Your task: Considering every line below, count those with the word "camera" and give only the result.

Source information:
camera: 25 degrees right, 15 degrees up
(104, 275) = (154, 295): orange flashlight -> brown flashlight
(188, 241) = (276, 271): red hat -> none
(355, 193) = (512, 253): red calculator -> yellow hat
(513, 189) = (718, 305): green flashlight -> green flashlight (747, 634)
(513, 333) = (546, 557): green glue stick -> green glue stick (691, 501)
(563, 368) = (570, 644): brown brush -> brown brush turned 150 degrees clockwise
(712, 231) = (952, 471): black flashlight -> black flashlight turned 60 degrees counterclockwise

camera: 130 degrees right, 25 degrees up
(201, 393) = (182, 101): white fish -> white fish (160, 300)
--
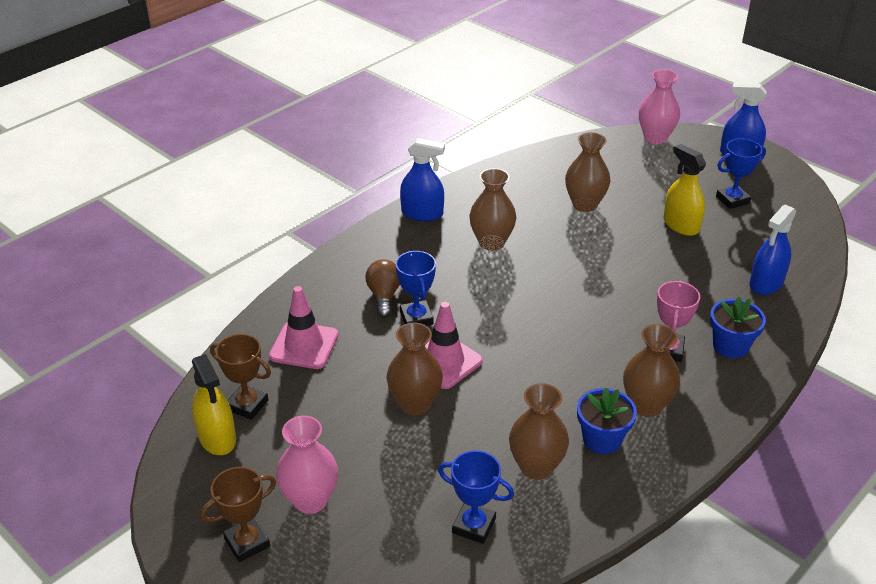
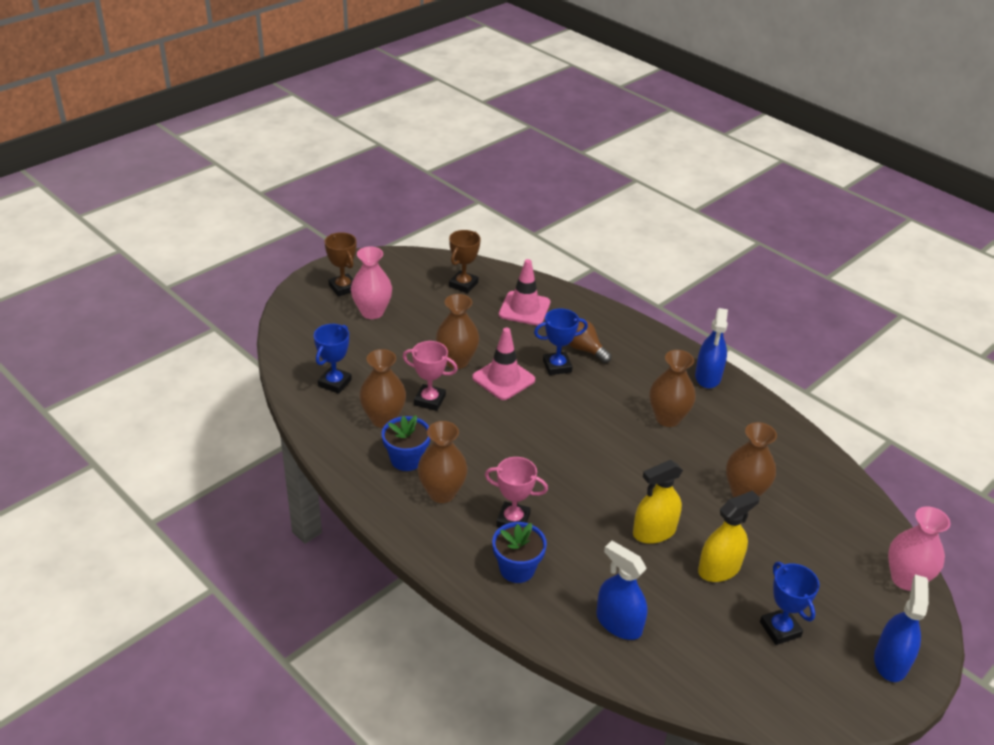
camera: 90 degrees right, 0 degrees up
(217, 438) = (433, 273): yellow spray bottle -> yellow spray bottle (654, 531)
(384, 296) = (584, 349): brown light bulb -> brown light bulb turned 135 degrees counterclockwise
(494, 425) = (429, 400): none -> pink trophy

Your solution: 3